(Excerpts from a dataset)
- - - - - - -

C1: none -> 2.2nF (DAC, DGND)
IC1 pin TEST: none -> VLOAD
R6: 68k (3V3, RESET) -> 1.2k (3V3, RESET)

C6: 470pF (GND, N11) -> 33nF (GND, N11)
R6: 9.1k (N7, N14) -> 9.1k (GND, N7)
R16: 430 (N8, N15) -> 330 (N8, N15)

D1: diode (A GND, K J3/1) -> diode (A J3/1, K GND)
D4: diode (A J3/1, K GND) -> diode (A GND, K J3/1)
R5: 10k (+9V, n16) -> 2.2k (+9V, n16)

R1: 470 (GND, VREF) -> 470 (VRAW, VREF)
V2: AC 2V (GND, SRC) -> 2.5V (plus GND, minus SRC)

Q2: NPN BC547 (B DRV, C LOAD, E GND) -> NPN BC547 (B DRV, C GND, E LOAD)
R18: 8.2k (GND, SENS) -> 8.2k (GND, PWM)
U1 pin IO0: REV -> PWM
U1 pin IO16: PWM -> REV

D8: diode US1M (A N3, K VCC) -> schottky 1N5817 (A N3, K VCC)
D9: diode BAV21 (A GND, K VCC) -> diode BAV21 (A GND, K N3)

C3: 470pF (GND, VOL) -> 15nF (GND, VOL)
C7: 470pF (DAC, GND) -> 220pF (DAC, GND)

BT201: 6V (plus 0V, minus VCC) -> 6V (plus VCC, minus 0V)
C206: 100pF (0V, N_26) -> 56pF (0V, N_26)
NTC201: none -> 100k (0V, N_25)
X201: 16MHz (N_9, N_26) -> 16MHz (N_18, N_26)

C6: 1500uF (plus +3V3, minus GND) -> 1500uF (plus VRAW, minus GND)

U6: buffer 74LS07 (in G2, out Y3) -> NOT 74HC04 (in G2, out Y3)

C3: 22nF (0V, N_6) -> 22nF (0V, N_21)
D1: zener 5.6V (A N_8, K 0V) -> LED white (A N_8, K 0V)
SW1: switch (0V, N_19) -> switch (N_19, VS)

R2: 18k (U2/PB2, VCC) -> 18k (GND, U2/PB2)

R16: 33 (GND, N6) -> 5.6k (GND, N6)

- - - - - - -

Exercise: Your output must contain exactly the lines from the one containing "Q2: NPN BC547" to the final line of the data above, and no other text.

Solution for this problem:
Q2: NPN BC547 (B DRV, C LOAD, E GND) -> NPN BC547 (B DRV, C GND, E LOAD)
R18: 8.2k (GND, SENS) -> 8.2k (GND, PWM)
U1 pin IO0: REV -> PWM
U1 pin IO16: PWM -> REV

D8: diode US1M (A N3, K VCC) -> schottky 1N5817 (A N3, K VCC)
D9: diode BAV21 (A GND, K VCC) -> diode BAV21 (A GND, K N3)

C3: 470pF (GND, VOL) -> 15nF (GND, VOL)
C7: 470pF (DAC, GND) -> 220pF (DAC, GND)

BT201: 6V (plus 0V, minus VCC) -> 6V (plus VCC, minus 0V)
C206: 100pF (0V, N_26) -> 56pF (0V, N_26)
NTC201: none -> 100k (0V, N_25)
X201: 16MHz (N_9, N_26) -> 16MHz (N_18, N_26)

C6: 1500uF (plus +3V3, minus GND) -> 1500uF (plus VRAW, minus GND)

U6: buffer 74LS07 (in G2, out Y3) -> NOT 74HC04 (in G2, out Y3)

C3: 22nF (0V, N_6) -> 22nF (0V, N_21)
D1: zener 5.6V (A N_8, K 0V) -> LED white (A N_8, K 0V)
SW1: switch (0V, N_19) -> switch (N_19, VS)

R2: 18k (U2/PB2, VCC) -> 18k (GND, U2/PB2)

R16: 33 (GND, N6) -> 5.6k (GND, N6)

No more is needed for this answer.